Records supplied:
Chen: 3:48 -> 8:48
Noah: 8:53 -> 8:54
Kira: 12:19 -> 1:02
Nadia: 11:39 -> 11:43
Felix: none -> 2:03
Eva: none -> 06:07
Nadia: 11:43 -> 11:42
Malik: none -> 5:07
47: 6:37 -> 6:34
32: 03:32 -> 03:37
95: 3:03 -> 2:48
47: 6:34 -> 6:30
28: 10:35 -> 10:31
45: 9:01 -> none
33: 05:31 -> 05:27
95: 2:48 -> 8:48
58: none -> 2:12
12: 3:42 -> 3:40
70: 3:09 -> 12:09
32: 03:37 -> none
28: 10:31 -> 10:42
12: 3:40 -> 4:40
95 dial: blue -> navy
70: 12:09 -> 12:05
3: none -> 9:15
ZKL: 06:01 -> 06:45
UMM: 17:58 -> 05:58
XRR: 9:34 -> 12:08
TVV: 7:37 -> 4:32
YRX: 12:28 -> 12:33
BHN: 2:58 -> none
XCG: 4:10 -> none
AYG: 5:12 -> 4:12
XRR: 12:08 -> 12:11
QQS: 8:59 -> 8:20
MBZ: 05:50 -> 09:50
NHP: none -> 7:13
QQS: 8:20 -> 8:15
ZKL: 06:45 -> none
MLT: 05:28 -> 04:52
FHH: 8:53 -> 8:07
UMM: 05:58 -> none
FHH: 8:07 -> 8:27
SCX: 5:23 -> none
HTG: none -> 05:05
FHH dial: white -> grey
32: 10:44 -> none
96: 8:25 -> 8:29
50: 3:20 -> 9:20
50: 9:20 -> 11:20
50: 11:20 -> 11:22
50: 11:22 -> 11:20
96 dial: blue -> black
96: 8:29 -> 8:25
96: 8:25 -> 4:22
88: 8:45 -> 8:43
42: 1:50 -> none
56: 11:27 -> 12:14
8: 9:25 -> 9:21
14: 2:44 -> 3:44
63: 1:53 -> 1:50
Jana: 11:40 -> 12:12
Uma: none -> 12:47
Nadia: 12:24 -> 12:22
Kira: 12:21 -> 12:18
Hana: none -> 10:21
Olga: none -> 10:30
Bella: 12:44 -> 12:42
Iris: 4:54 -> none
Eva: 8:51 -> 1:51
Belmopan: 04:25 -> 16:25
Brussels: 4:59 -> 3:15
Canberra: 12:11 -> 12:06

Objective: Please copy out every line of the listing above, character for character.

Result of this exercise:
Chen: 3:48 -> 8:48
Noah: 8:53 -> 8:54
Kira: 12:19 -> 1:02
Nadia: 11:39 -> 11:43
Felix: none -> 2:03
Eva: none -> 06:07
Nadia: 11:43 -> 11:42
Malik: none -> 5:07
47: 6:37 -> 6:34
32: 03:32 -> 03:37
95: 3:03 -> 2:48
47: 6:34 -> 6:30
28: 10:35 -> 10:31
45: 9:01 -> none
33: 05:31 -> 05:27
95: 2:48 -> 8:48
58: none -> 2:12
12: 3:42 -> 3:40
70: 3:09 -> 12:09
32: 03:37 -> none
28: 10:31 -> 10:42
12: 3:40 -> 4:40
95 dial: blue -> navy
70: 12:09 -> 12:05
3: none -> 9:15
ZKL: 06:01 -> 06:45
UMM: 17:58 -> 05:58
XRR: 9:34 -> 12:08
TVV: 7:37 -> 4:32
YRX: 12:28 -> 12:33
BHN: 2:58 -> none
XCG: 4:10 -> none
AYG: 5:12 -> 4:12
XRR: 12:08 -> 12:11
QQS: 8:59 -> 8:20
MBZ: 05:50 -> 09:50
NHP: none -> 7:13
QQS: 8:20 -> 8:15
ZKL: 06:45 -> none
MLT: 05:28 -> 04:52
FHH: 8:53 -> 8:07
UMM: 05:58 -> none
FHH: 8:07 -> 8:27
SCX: 5:23 -> none
HTG: none -> 05:05
FHH dial: white -> grey
32: 10:44 -> none
96: 8:25 -> 8:29
50: 3:20 -> 9:20
50: 9:20 -> 11:20
50: 11:20 -> 11:22
50: 11:22 -> 11:20
96 dial: blue -> black
96: 8:29 -> 8:25
96: 8:25 -> 4:22
88: 8:45 -> 8:43
42: 1:50 -> none
56: 11:27 -> 12:14
8: 9:25 -> 9:21
14: 2:44 -> 3:44
63: 1:53 -> 1:50
Jana: 11:40 -> 12:12
Uma: none -> 12:47
Nadia: 12:24 -> 12:22
Kira: 12:21 -> 12:18
Hana: none -> 10:21
Olga: none -> 10:30
Bella: 12:44 -> 12:42
Iris: 4:54 -> none
Eva: 8:51 -> 1:51
Belmopan: 04:25 -> 16:25
Brussels: 4:59 -> 3:15
Canberra: 12:11 -> 12:06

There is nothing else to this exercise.